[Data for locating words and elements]
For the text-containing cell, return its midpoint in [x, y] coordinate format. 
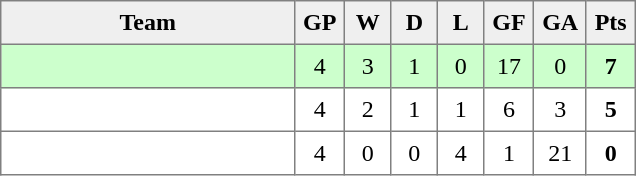
GF [509, 23]
W [368, 23]
2 [368, 110]
Pts [610, 23]
D [414, 23]
21 [560, 153]
6 [509, 110]
5 [610, 110]
7 [610, 66]
L [461, 23]
GA [560, 23]
Team [148, 23]
17 [509, 66]
GP [320, 23]
Return the (x, y) coordinate for the center point of the cell that contains the specified text.  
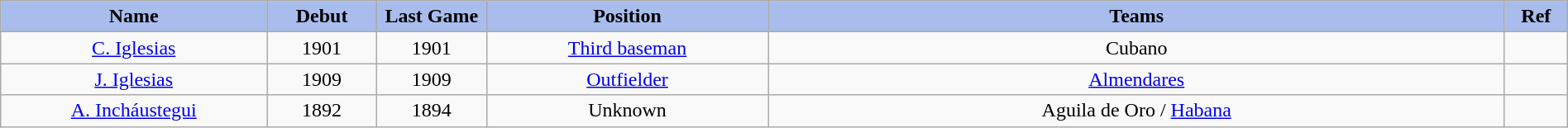
C. Iglesias (134, 48)
Teams (1136, 17)
1892 (323, 111)
Aguila de Oro / Habana (1136, 111)
Name (134, 17)
Cubano (1136, 48)
1894 (432, 111)
A. Incháustegui (134, 111)
Position (627, 17)
Third baseman (627, 48)
Outfielder (627, 79)
J. Iglesias (134, 79)
Unknown (627, 111)
Debut (323, 17)
Ref (1536, 17)
Last Game (432, 17)
Almendares (1136, 79)
Return the [x, y] coordinate for the center point of the cell that contains the specified text.  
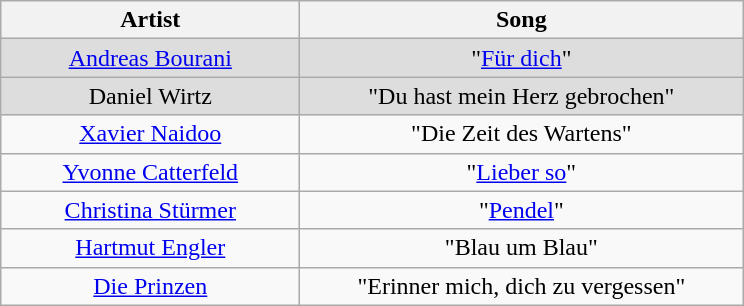
Song [522, 20]
Yvonne Catterfeld [150, 172]
"Lieber so" [522, 172]
Christina Stürmer [150, 210]
Die Prinzen [150, 286]
"Blau um Blau" [522, 248]
"Erinner mich, dich zu vergessen" [522, 286]
"Für dich" [522, 58]
Daniel Wirtz [150, 96]
Artist [150, 20]
Xavier Naidoo [150, 134]
Andreas Bourani [150, 58]
"Du hast mein Herz gebrochen" [522, 96]
"Pendel" [522, 210]
"Die Zeit des Wartens" [522, 134]
Hartmut Engler [150, 248]
Provide the [X, Y] coordinate of the cell's center where the given text is located.  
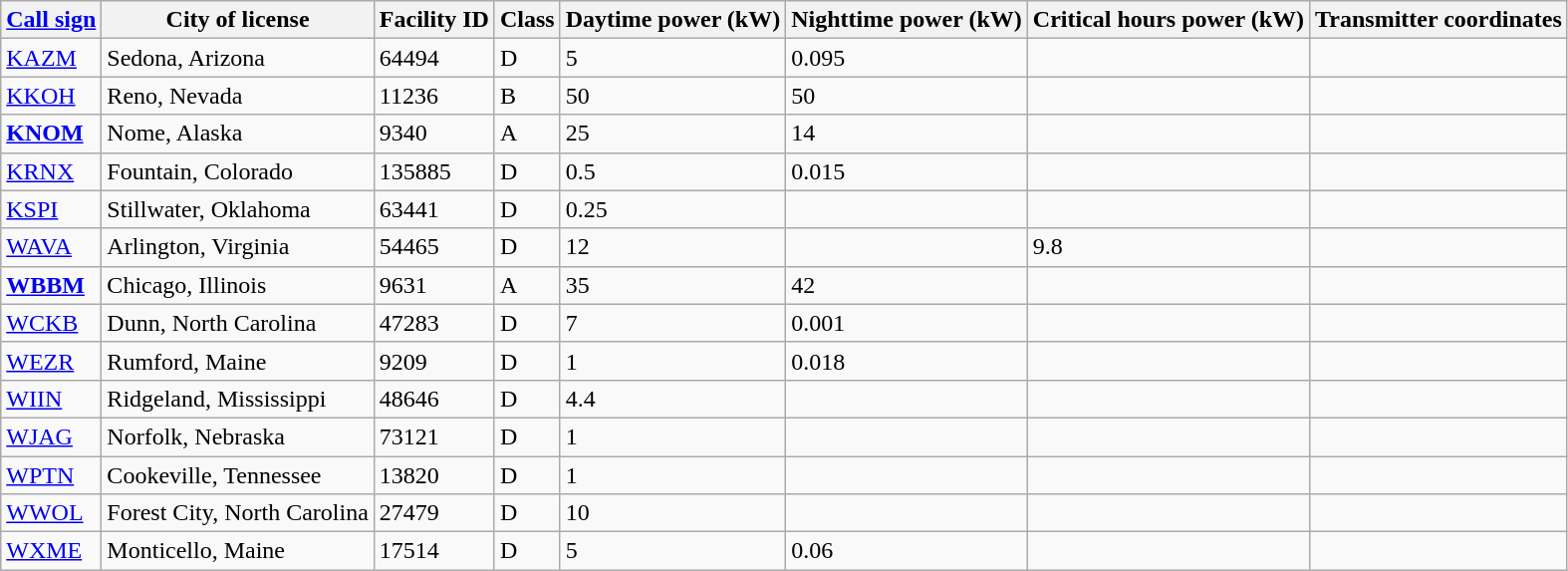
WBBM [52, 285]
Forest City, North Carolina [237, 513]
0.5 [673, 171]
Rumford, Maine [237, 361]
17514 [434, 551]
KAZM [52, 58]
13820 [434, 475]
14 [907, 133]
Transmitter coordinates [1438, 20]
Chicago, Illinois [237, 285]
27479 [434, 513]
KSPI [52, 209]
WPTN [52, 475]
B [527, 96]
Call sign [52, 20]
4.4 [673, 398]
WEZR [52, 361]
54465 [434, 247]
9340 [434, 133]
12 [673, 247]
0.001 [907, 323]
WCKB [52, 323]
0.25 [673, 209]
0.015 [907, 171]
Monticello, Maine [237, 551]
9.8 [1168, 247]
63441 [434, 209]
WAVA [52, 247]
WIIN [52, 398]
64494 [434, 58]
25 [673, 133]
KRNX [52, 171]
9209 [434, 361]
Arlington, Virginia [237, 247]
Fountain, Colorado [237, 171]
48646 [434, 398]
73121 [434, 436]
11236 [434, 96]
KNOM [52, 133]
Stillwater, Oklahoma [237, 209]
Reno, Nevada [237, 96]
0.018 [907, 361]
Dunn, North Carolina [237, 323]
10 [673, 513]
135885 [434, 171]
City of license [237, 20]
Daytime power (kW) [673, 20]
KKOH [52, 96]
7 [673, 323]
WXME [52, 551]
Cookeville, Tennessee [237, 475]
Nighttime power (kW) [907, 20]
WJAG [52, 436]
42 [907, 285]
Ridgeland, Mississippi [237, 398]
9631 [434, 285]
0.095 [907, 58]
35 [673, 285]
Norfolk, Nebraska [237, 436]
0.06 [907, 551]
Critical hours power (kW) [1168, 20]
Sedona, Arizona [237, 58]
47283 [434, 323]
Facility ID [434, 20]
WWOL [52, 513]
Nome, Alaska [237, 133]
Class [527, 20]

*The request*.
Turn the records above into a JSON list of strings, with each line as its own string and blank lines skipped. Leave out the picture lines.

*Result for this exercise*.
[
  "For the text-containing cell, return its midpoint in [x, y] coordinate format. ",
  "GF [509, 23]",
  "W [368, 23]",
  "2 [368, 110]",
  "Pts [610, 23]",
  "D [414, 23]",
  "21 [560, 153]",
  "6 [509, 110]",
  "5 [610, 110]",
  "7 [610, 66]",
  "L [461, 23]",
  "GA [560, 23]",
  "Team [148, 23]",
  "17 [509, 66]",
  "GP [320, 23]",
  "Return the (x, y) coordinate for the center point of the cell that contains the specified text.  ",
  "C. Iglesias (134, 48)",
  "Teams (1136, 17)",
  "1892 (323, 111)",
  "Aguila de Oro / Habana (1136, 111)",
  "Name (134, 17)",
  "Cubano (1136, 48)",
  "1894 (432, 111)",
  "A. Incháustegui (134, 111)",
  "Position (627, 17)",
  "Third baseman (627, 48)",
  "Outfielder (627, 79)",
  "J. Iglesias (134, 79)",
  "Unknown (627, 111)",
  "Debut (323, 17)",
  "Ref (1536, 17)",
  "Last Game (432, 17)",
  "Almendares (1136, 79)",
  "Return the [x, y] coordinate for the center point of the cell that contains the specified text.  ",
  "Song [522, 20]",
  "Yvonne Catterfeld [150, 172]",
  "\"Lieber so\" [522, 172]",
  "Christina Stürmer [150, 210]",
  "Die Prinzen [150, 286]",
  "\"Blau um Blau\" [522, 248]",
  "\"Erinner mich, dich zu vergessen\" [522, 286]",
  "\"Für dich\" [522, 58]",
  "Daniel Wirtz [150, 96]",
  "Artist [150, 20]",
  "Xavier Naidoo [150, 134]",
  "Andreas Bourani [150, 58]",
  "\"Du hast mein Herz gebrochen\" [522, 96]",
  "\"Pendel\" [522, 210]",
  "\"Die Zeit des Wartens\" [522, 134]",
  "Hartmut Engler [150, 248]",
  "Provide the [X, Y] coordinate of the cell's center where the given text is located.  ",
  "WBBM [52, 285]",
  "Forest City, North Carolina [237, 513]",
  "0.5 [673, 171]",
  "Rumford, Maine [237, 361]",
  "17514 [434, 551]",
  "KAZM [52, 58]",
  "13820 [434, 475]",
  "14 [907, 133]",
  "Transmitter coordinates [1438, 20]",
  "Chicago, Illinois [237, 285]",
  "27479 [434, 513]",
  "KSPI [52, 209]",
  "WPTN [52, 475]",
  "B [527, 96]",
  "Call sign [52, 20]",
  "4.4 [673, 398]",
  "WEZR [52, 361]",
  "54465 [434, 247]",
  "9340 [434, 133]",
  "12 [673, 247]",
  "0.001 [907, 323]",
  "WCKB [52, 323]",
  "0.25 [673, 209]",
  "0.015 [907, 171]",
  "Monticello, Maine [237, 551]",
  "9.8 [1168, 247]",
  "63441 [434, 209]",
  "WAVA [52, 247]",
  "WIIN [52, 398]",
  "64494 [434, 58]",
  "25 [673, 133]",
  "KRNX [52, 171]",
  "9209 [434, 361]",
  "Arlington, Virginia [237, 247]",
  "Fountain, Colorado [237, 171]",
  "48646 [434, 398]",
  "73121 [434, 436]",
  "11236 [434, 96]",
  "KNOM [52, 133]",
  "Stillwater, Oklahoma [237, 209]",
  "Reno, Nevada [237, 96]",
  "0.018 [907, 361]",
  "Dunn, North Carolina [237, 323]",
  "10 [673, 513]",
  "135885 [434, 171]",
  "City of license [237, 20]",
  "Daytime power (kW) [673, 20]",
  "KKOH [52, 96]",
  "7 [673, 323]",
  "WXME [52, 551]",
  "Cookeville, Tennessee [237, 475]",
  "Nighttime power (kW) [907, 20]",
  "WJAG [52, 436]",
  "42 [907, 285]",
  "Ridgeland, Mississippi [237, 398]",
  "9631 [434, 285]",
  "0.095 [907, 58]",
  "35 [673, 285]",
  "Norfolk, Nebraska [237, 436]",
  "0.06 [907, 551]",
  "Critical hours power (kW) [1168, 20]",
  "Sedona, Arizona [237, 58]",
  "47283 [434, 323]",
  "Facility ID [434, 20]",
  "WWOL [52, 513]",
  "Nome, Alaska [237, 133]",
  "Class [527, 20]"
]